**What this task involves**
From the listing below, retype exactly the line holding "P4 pin 1: AGND -> VS", the line holding "R5: 5.1k (AGND, N6) -> 47k (AGND, N6)", and the lines between them; skip everything else.

**Records**
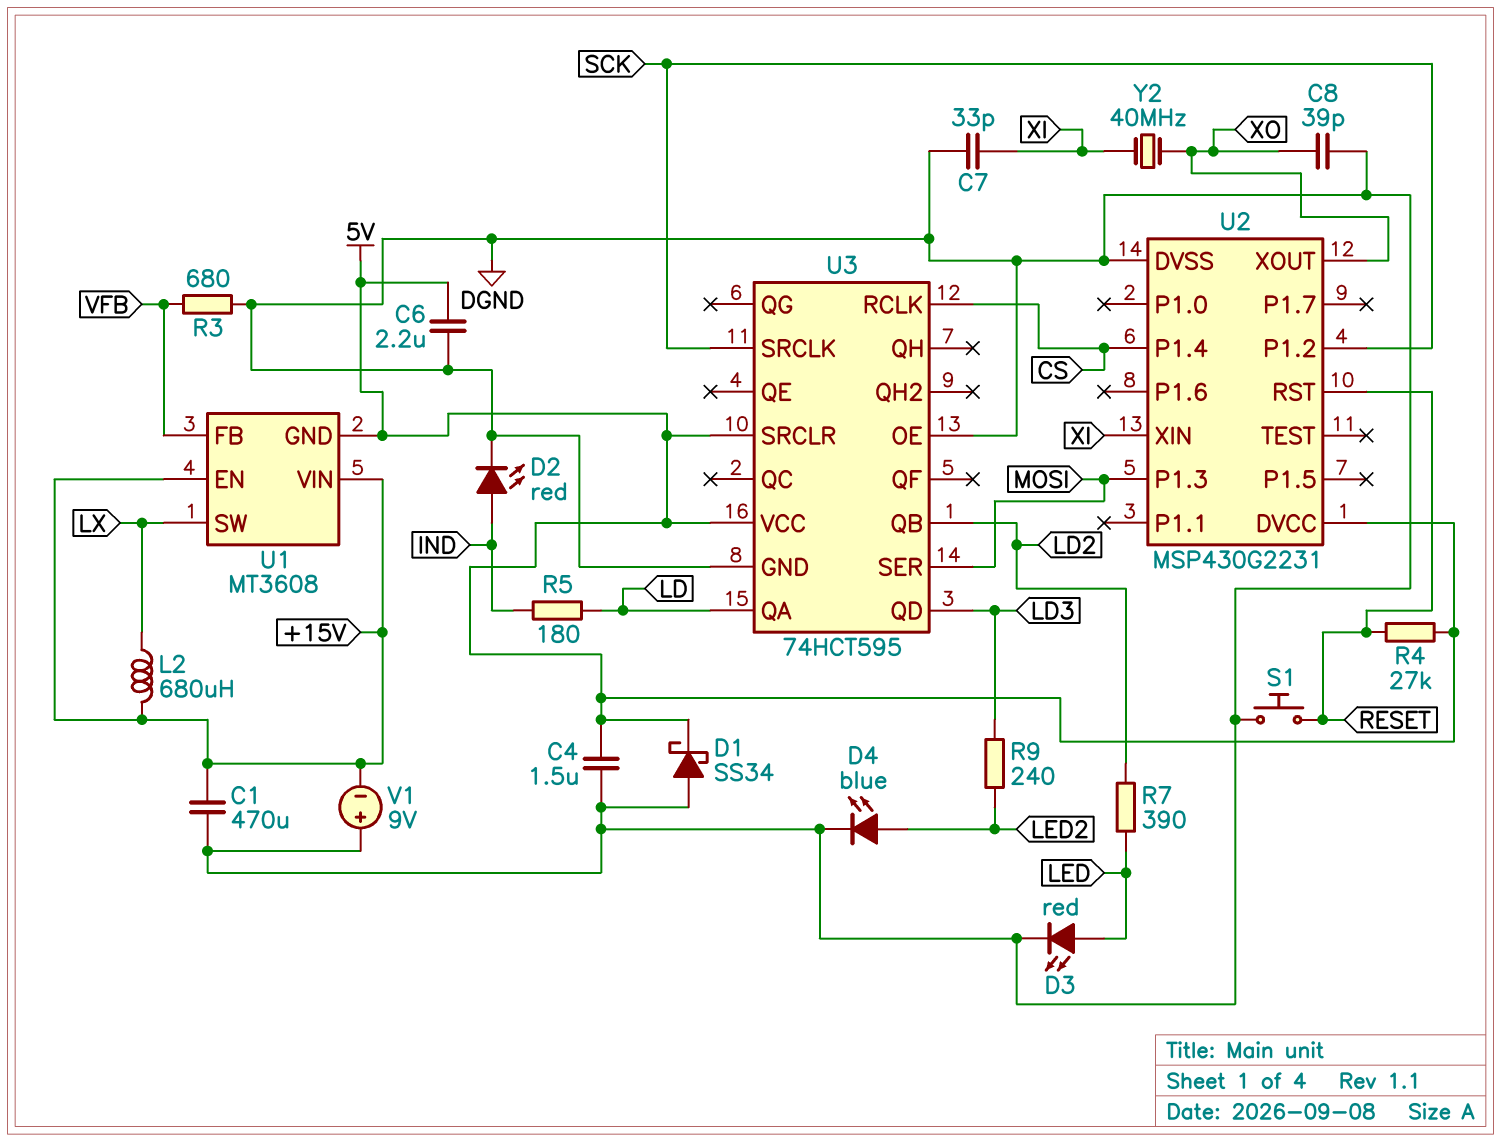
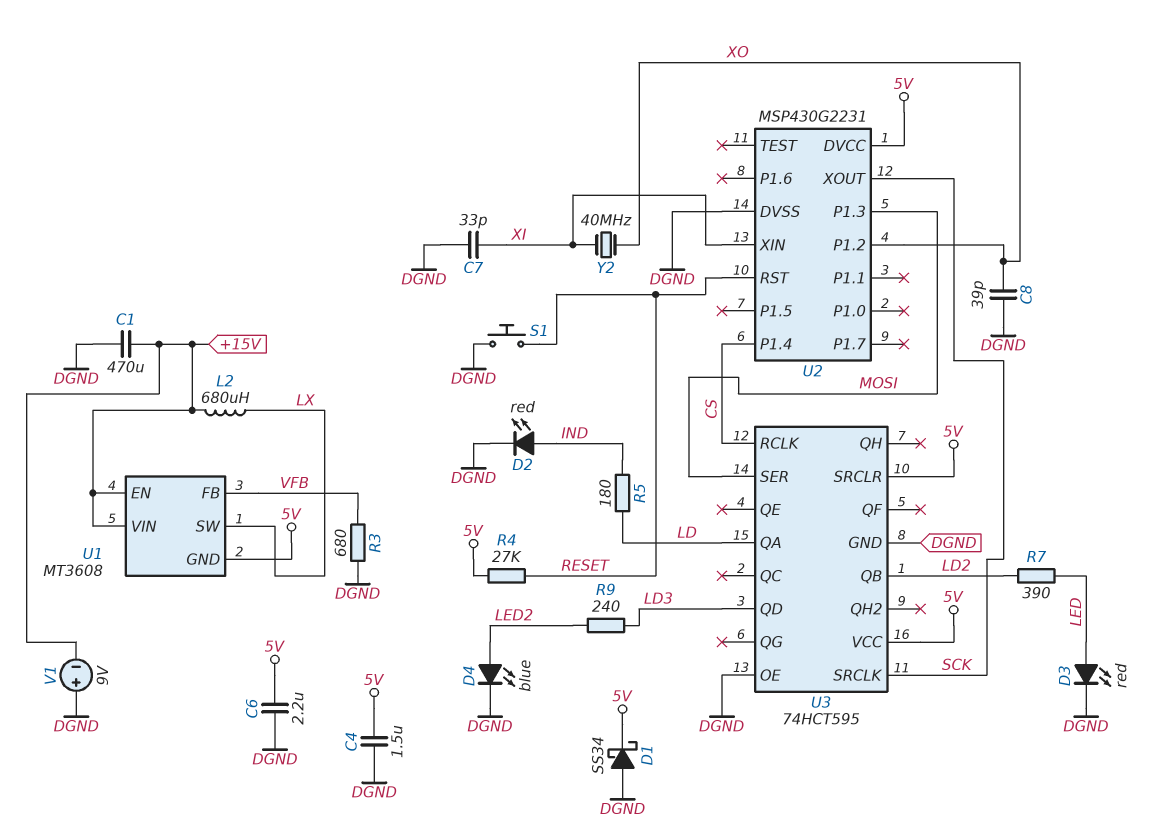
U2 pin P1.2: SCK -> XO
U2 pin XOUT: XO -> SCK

--

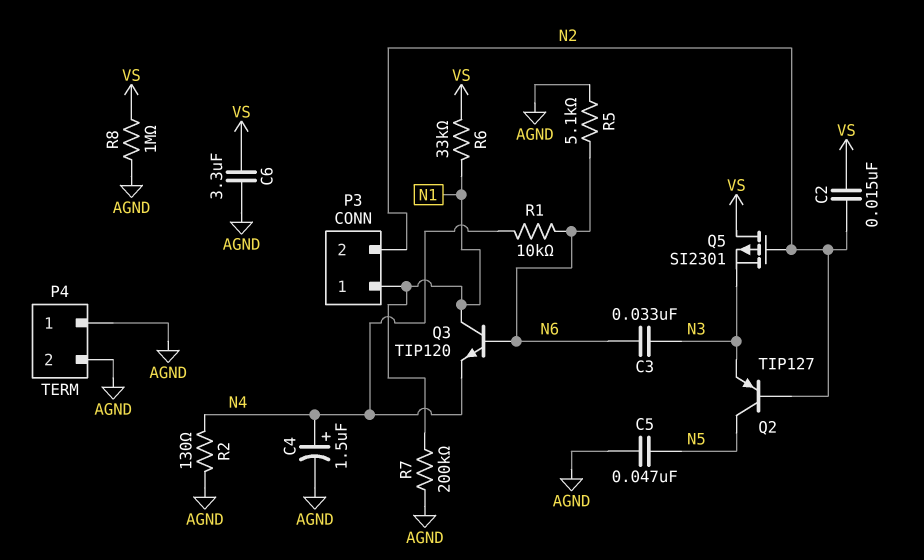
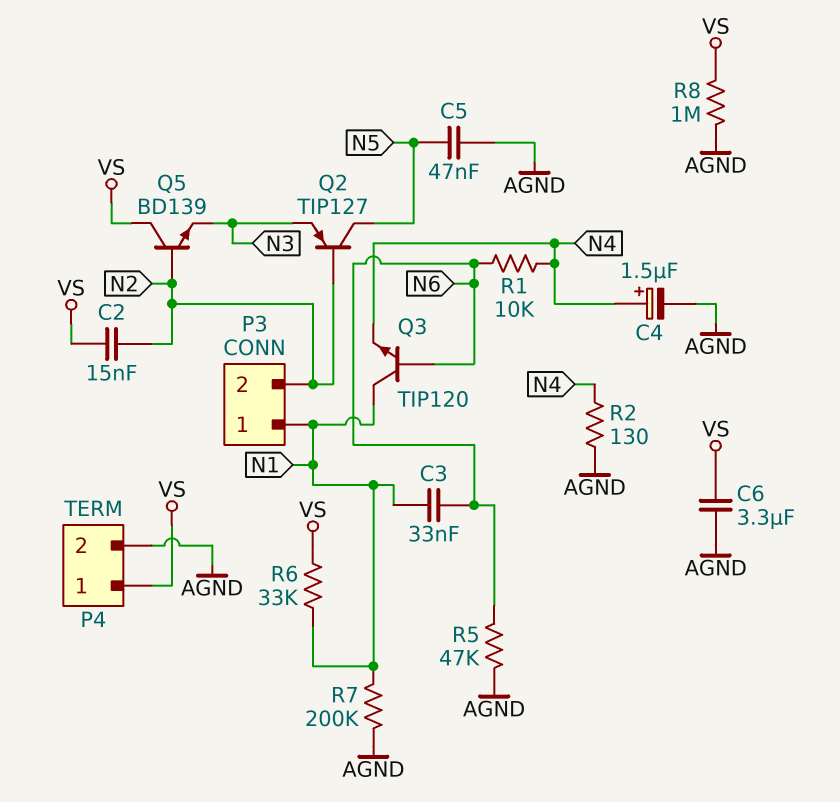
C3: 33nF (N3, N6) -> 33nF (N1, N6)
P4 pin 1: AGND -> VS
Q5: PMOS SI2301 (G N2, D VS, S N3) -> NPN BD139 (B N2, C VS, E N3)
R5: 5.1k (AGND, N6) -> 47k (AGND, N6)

**Written answer**
P4 pin 1: AGND -> VS
Q5: PMOS SI2301 (G N2, D VS, S N3) -> NPN BD139 (B N2, C VS, E N3)
R5: 5.1k (AGND, N6) -> 47k (AGND, N6)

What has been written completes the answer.